### Task
Search the records below for the line containing "D3: diode (A". Output that line and all later lines exactly; output nothing else.

### Data to process
[Start of Attachment]

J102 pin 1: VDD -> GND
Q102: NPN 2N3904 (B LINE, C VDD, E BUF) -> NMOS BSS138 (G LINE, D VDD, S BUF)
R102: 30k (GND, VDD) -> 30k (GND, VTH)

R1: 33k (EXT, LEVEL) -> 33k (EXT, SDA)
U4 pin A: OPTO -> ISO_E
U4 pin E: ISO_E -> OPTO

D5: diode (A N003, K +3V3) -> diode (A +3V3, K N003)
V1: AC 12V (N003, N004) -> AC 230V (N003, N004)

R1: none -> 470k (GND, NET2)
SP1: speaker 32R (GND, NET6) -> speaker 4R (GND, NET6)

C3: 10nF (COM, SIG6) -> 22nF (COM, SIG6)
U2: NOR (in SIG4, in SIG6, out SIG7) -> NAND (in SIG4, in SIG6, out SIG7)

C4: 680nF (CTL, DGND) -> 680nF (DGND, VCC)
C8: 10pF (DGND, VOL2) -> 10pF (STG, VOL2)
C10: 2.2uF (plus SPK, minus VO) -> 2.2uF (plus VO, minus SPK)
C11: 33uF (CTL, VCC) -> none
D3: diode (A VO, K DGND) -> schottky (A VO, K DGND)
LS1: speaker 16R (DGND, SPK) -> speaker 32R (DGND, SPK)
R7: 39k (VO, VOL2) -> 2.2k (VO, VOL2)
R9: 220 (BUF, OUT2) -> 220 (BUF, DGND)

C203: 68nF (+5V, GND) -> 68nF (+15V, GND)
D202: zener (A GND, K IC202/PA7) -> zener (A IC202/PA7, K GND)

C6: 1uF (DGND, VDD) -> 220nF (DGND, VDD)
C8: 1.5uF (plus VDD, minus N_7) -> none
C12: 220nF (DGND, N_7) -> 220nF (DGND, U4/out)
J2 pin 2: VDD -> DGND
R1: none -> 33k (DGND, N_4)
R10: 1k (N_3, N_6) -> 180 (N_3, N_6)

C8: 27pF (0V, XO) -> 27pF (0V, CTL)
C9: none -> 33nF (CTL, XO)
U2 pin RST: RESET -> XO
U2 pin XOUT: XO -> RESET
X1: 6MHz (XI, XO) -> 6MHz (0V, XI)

[End of Attachment]

### Result of the task
D3: diode (A VO, K DGND) -> schottky (A VO, K DGND)
LS1: speaker 16R (DGND, SPK) -> speaker 32R (DGND, SPK)
R7: 39k (VO, VOL2) -> 2.2k (VO, VOL2)
R9: 220 (BUF, OUT2) -> 220 (BUF, DGND)

C203: 68nF (+5V, GND) -> 68nF (+15V, GND)
D202: zener (A GND, K IC202/PA7) -> zener (A IC202/PA7, K GND)

C6: 1uF (DGND, VDD) -> 220nF (DGND, VDD)
C8: 1.5uF (plus VDD, minus N_7) -> none
C12: 220nF (DGND, N_7) -> 220nF (DGND, U4/out)
J2 pin 2: VDD -> DGND
R1: none -> 33k (DGND, N_4)
R10: 1k (N_3, N_6) -> 180 (N_3, N_6)

C8: 27pF (0V, XO) -> 27pF (0V, CTL)
C9: none -> 33nF (CTL, XO)
U2 pin RST: RESET -> XO
U2 pin XOUT: XO -> RESET
X1: 6MHz (XI, XO) -> 6MHz (0V, XI)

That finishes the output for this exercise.